▽

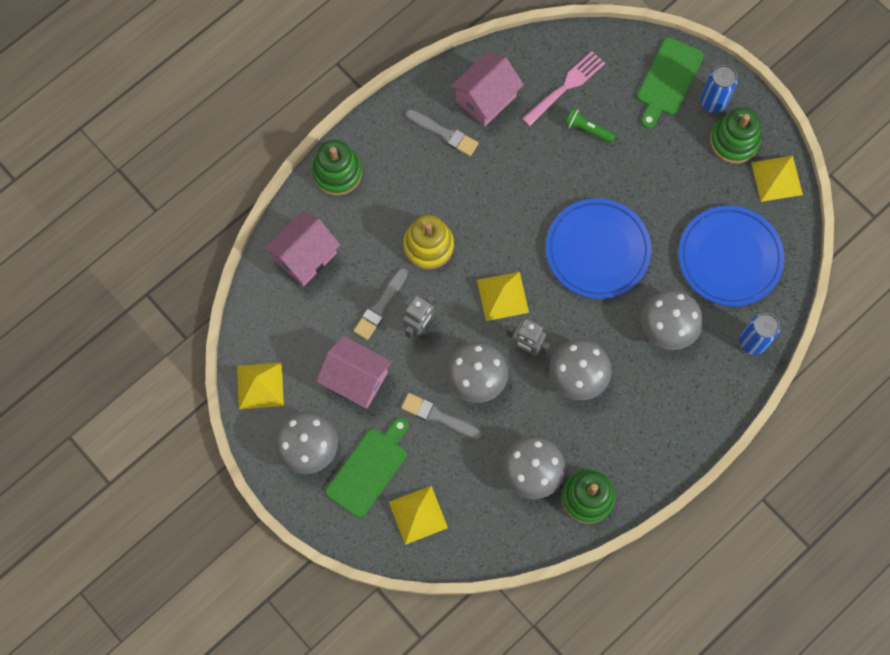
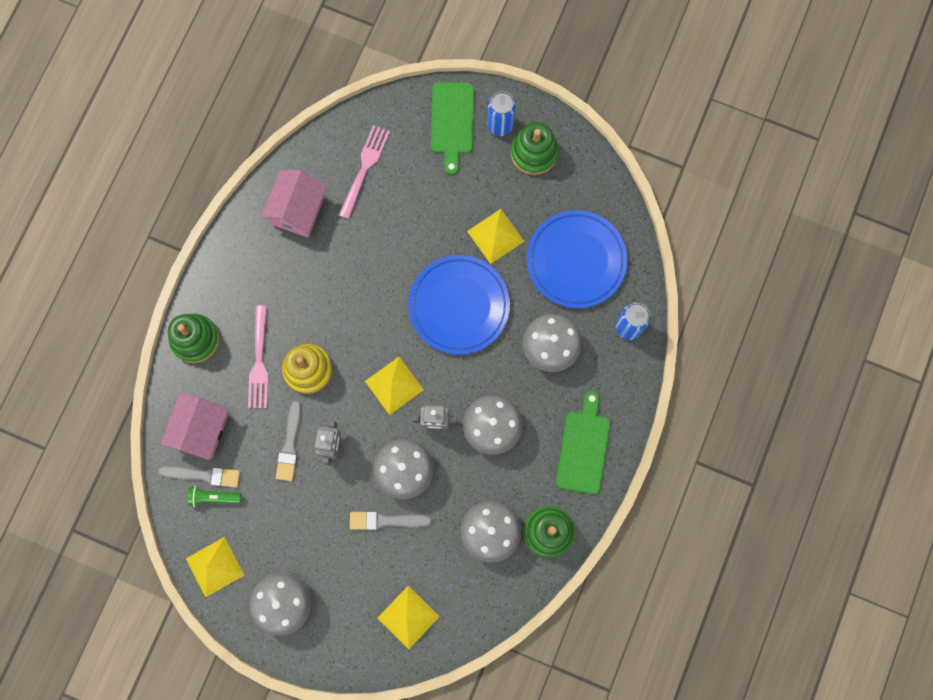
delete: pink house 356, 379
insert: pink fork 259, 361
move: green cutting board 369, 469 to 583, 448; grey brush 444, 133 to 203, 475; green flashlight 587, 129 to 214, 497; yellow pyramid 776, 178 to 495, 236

△

Problem statement
Print the material verbatim; drop the pictures.

Result of this exercise
delete: pink house 356, 379
insert: pink fork 259, 361
move: green cutting board 369, 469 to 583, 448; grey brush 444, 133 to 203, 475; green flashlight 587, 129 to 214, 497; yellow pyramid 776, 178 to 495, 236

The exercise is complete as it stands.